> _What the task requires_
The entries below contain a stretch that opens with the line containing "C2: 3.3uF (plus" and closes with the line containing "TR1: NPN S8050"; set down that stretch exactly, both ends included, and nothing else.

======== Data in this exercise ========

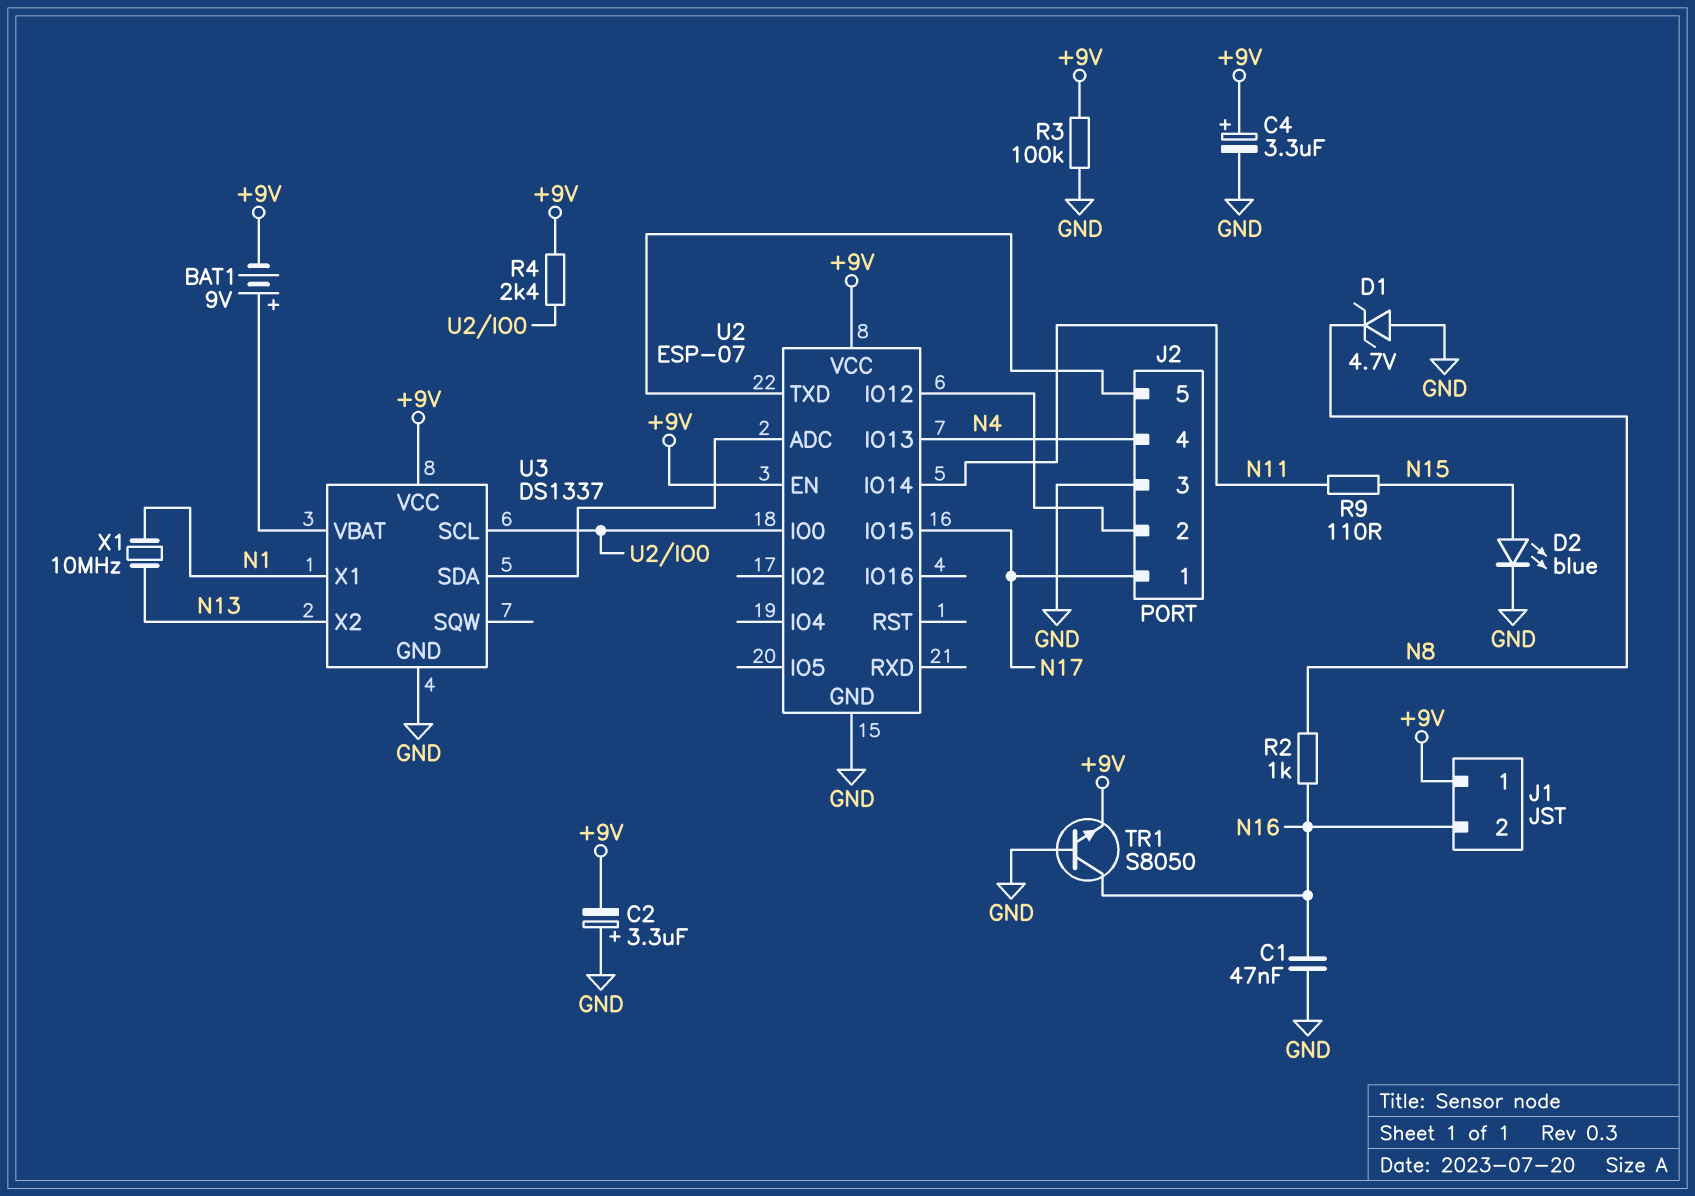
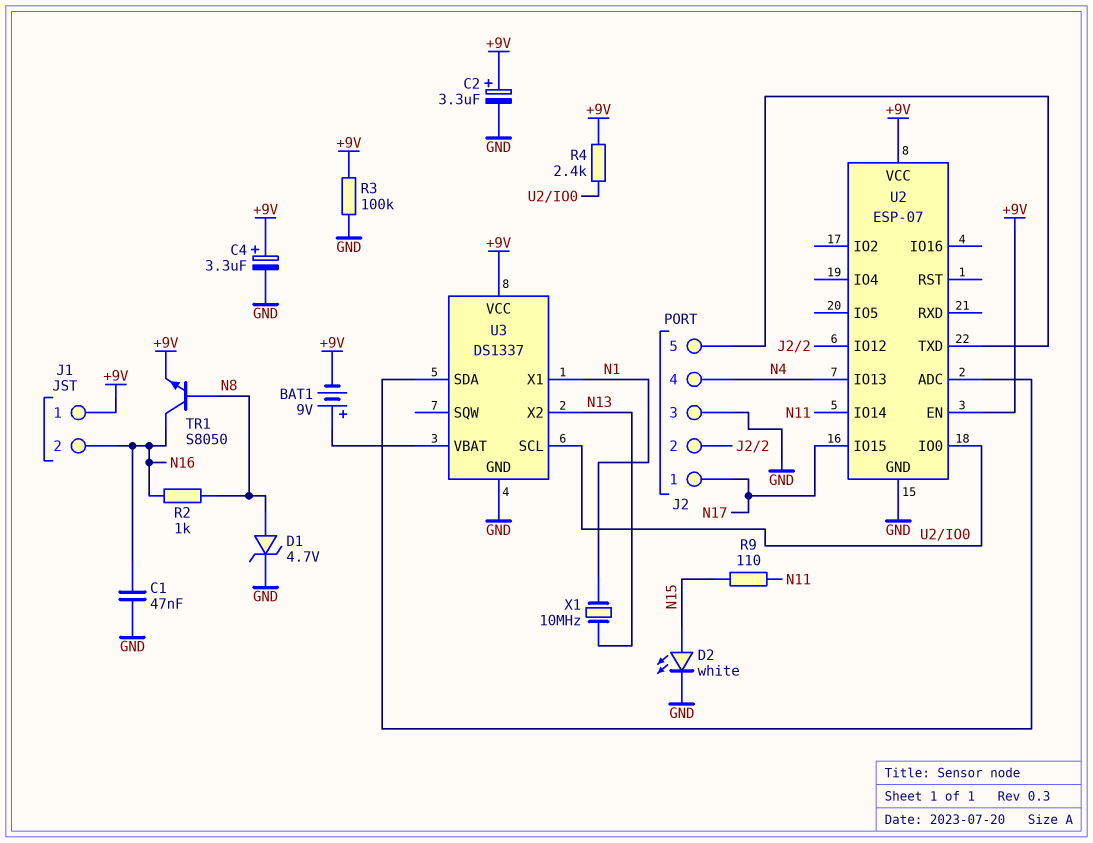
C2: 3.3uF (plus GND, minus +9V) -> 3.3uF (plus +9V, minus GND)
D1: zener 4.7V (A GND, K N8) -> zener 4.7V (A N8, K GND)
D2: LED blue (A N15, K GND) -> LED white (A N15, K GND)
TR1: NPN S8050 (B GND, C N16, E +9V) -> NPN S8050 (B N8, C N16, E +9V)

========
======== Data in this exercise ========

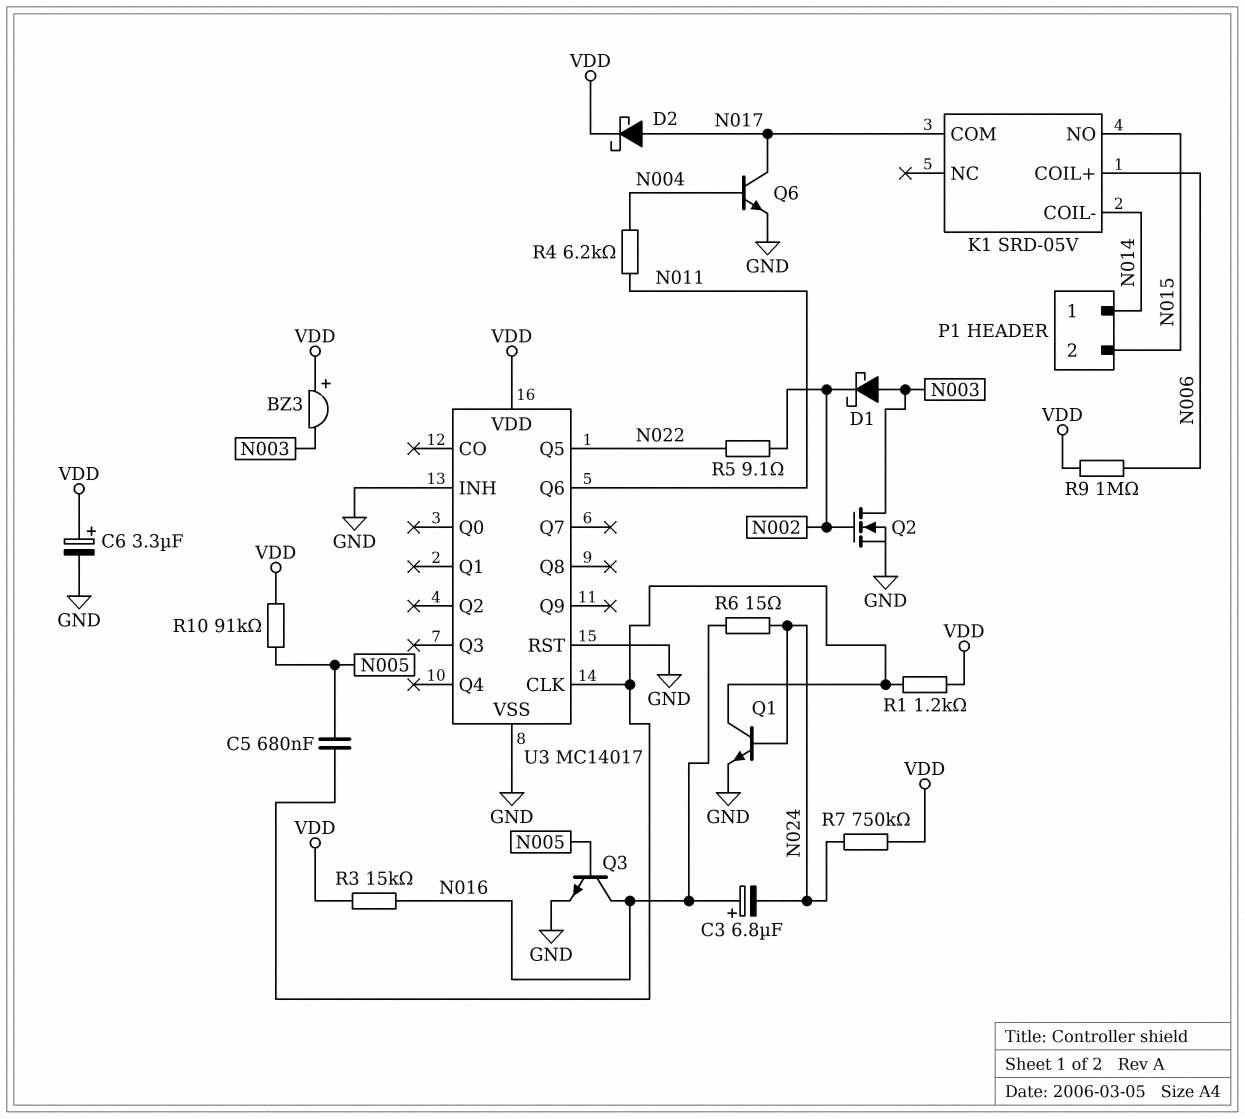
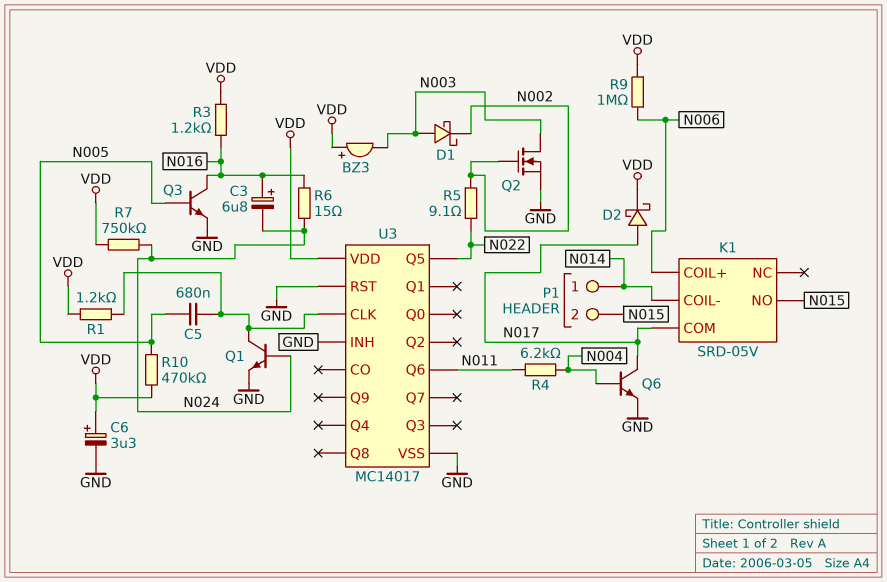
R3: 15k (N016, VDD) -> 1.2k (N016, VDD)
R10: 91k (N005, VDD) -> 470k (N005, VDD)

========

> _Result of this exercise_
C2: 3.3uF (plus GND, minus +9V) -> 3.3uF (plus +9V, minus GND)
D1: zener 4.7V (A GND, K N8) -> zener 4.7V (A N8, K GND)
D2: LED blue (A N15, K GND) -> LED white (A N15, K GND)
TR1: NPN S8050 (B GND, C N16, E +9V) -> NPN S8050 (B N8, C N16, E +9V)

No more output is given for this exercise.